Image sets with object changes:
+---+
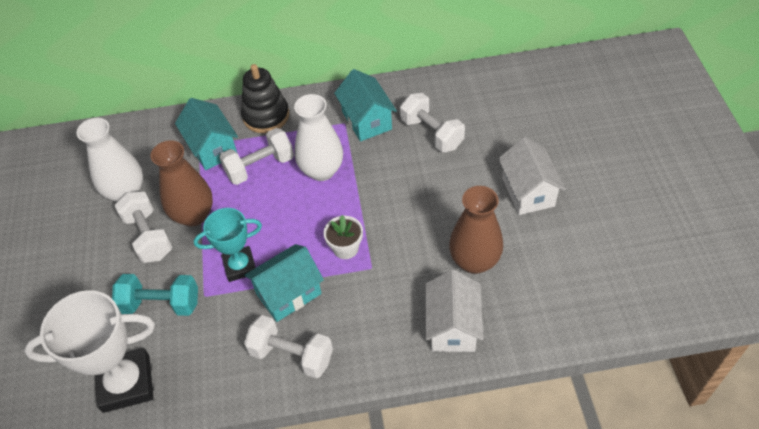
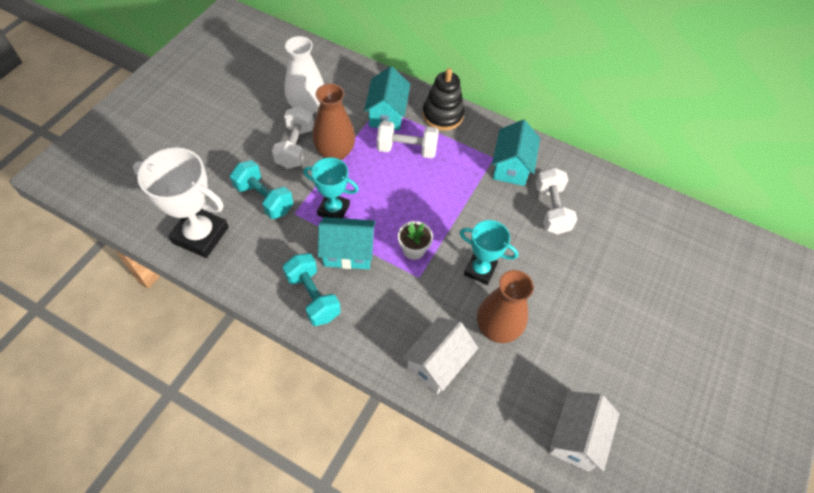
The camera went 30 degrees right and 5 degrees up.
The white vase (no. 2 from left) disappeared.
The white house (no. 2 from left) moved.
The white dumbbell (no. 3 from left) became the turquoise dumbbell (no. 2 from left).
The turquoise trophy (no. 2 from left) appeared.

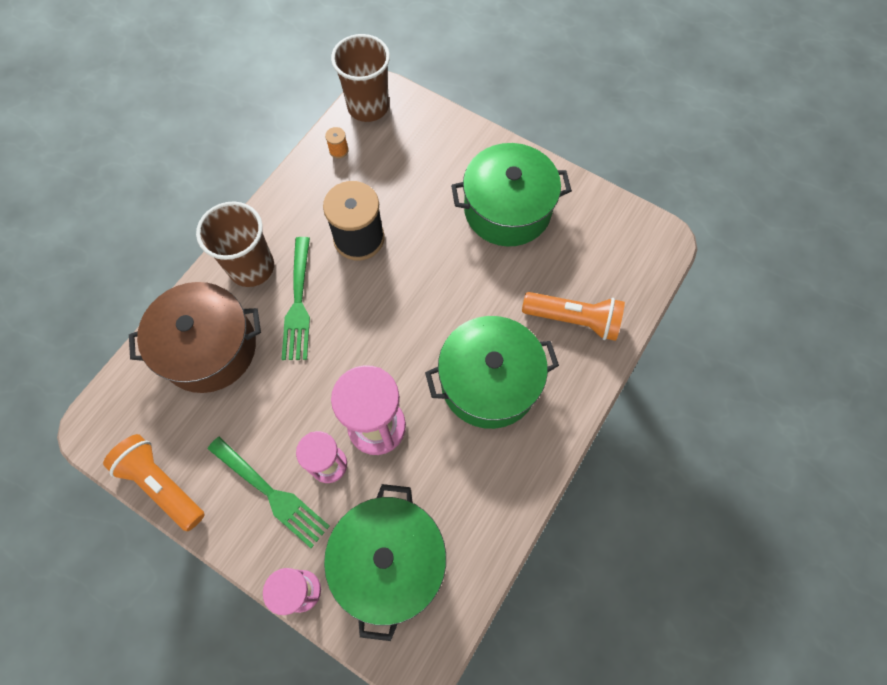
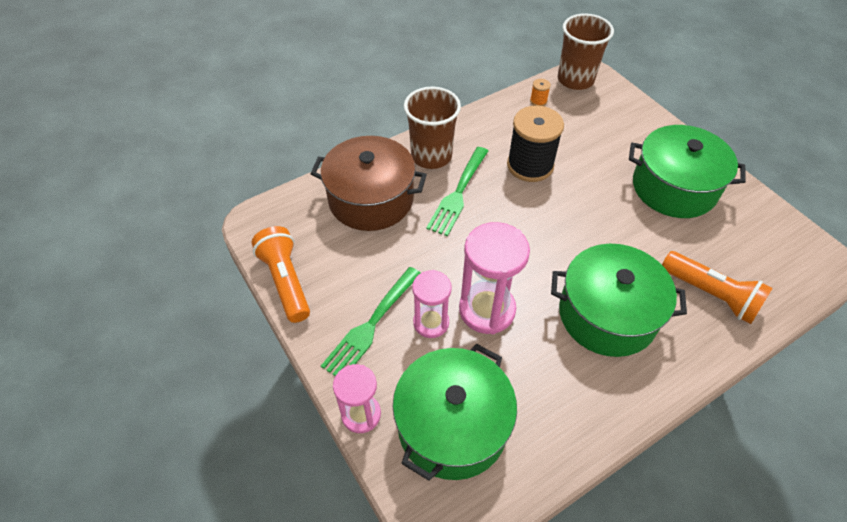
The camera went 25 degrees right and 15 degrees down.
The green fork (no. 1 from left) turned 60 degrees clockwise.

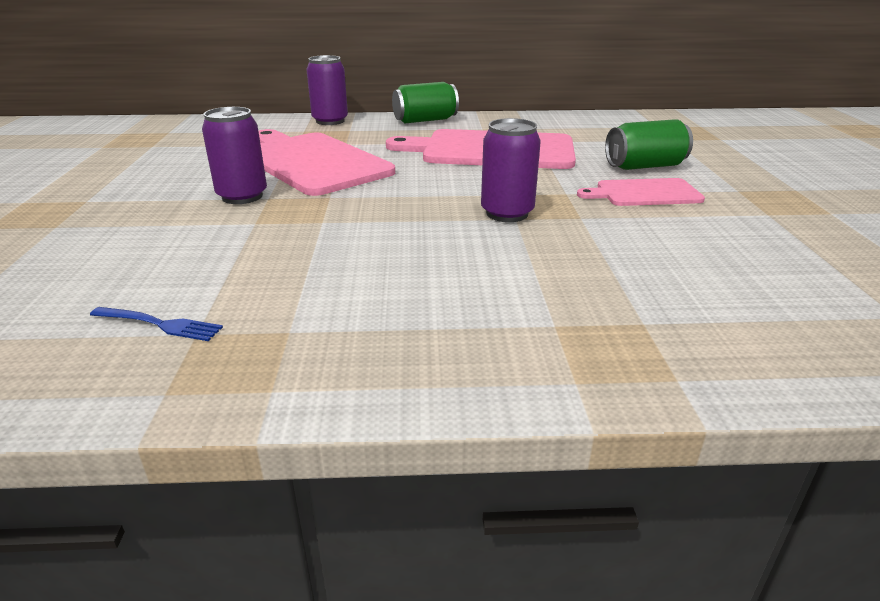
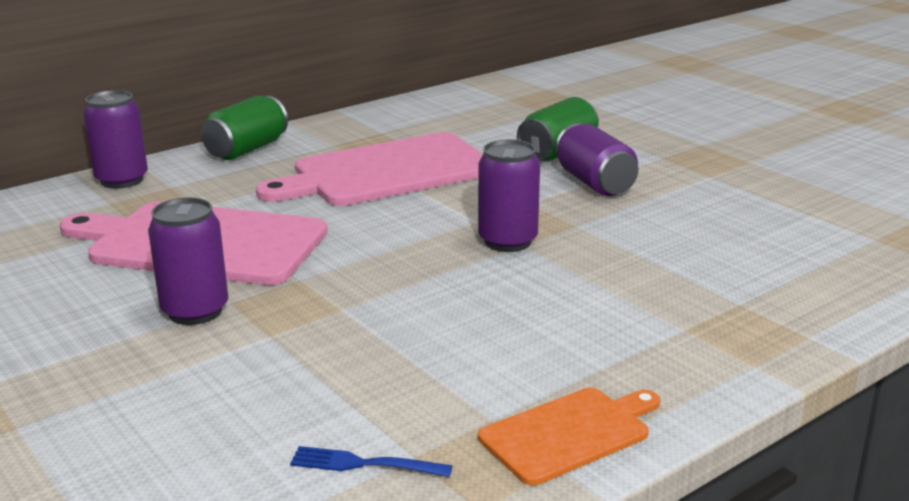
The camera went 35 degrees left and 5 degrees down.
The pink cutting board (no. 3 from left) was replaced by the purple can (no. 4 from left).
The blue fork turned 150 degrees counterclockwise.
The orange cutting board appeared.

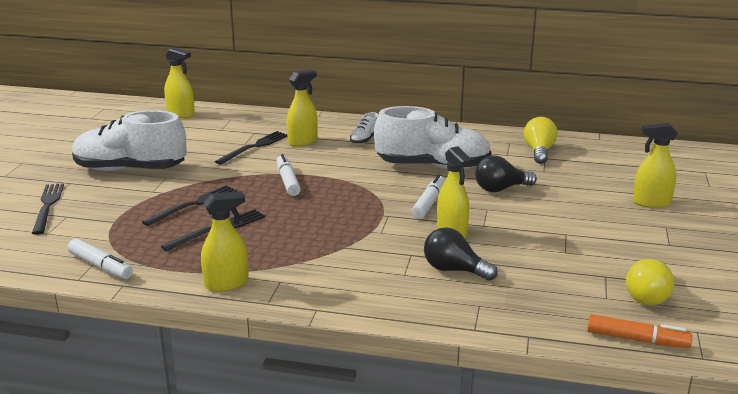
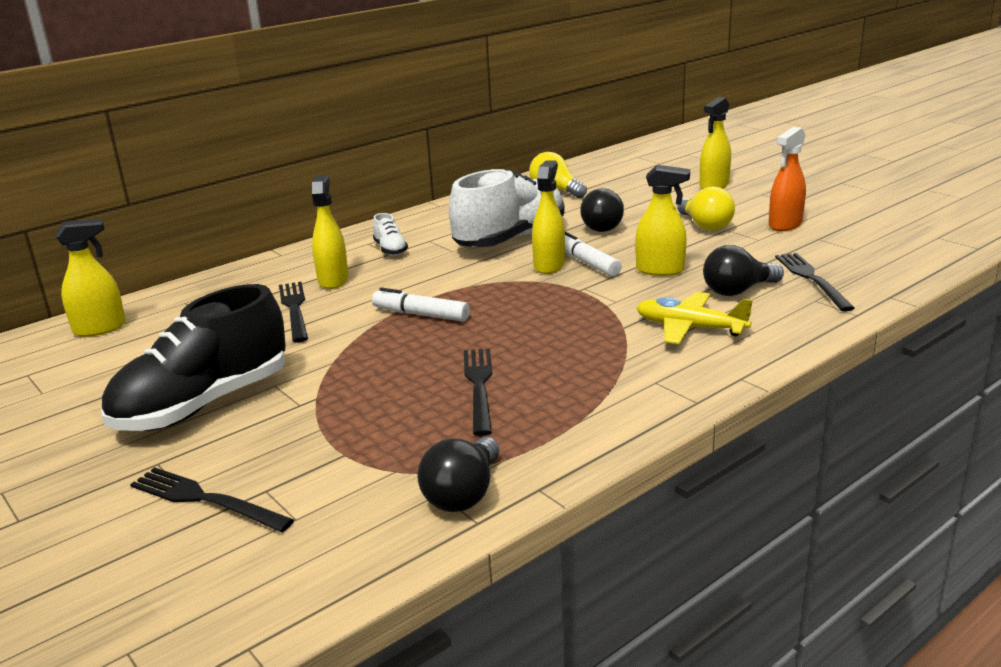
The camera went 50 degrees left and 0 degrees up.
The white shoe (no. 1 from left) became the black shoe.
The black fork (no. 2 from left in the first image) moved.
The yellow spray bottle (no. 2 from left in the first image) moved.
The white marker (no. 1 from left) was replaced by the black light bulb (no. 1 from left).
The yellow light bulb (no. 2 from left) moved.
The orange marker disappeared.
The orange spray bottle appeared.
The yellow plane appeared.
+---+
Requirement >>
Return, in full, every line of these entries that holds "board".

Exercise response >>
The pink cutting board (no. 3 from left) was replaced by the purple can (no. 4 from left).
The orange cutting board appeared.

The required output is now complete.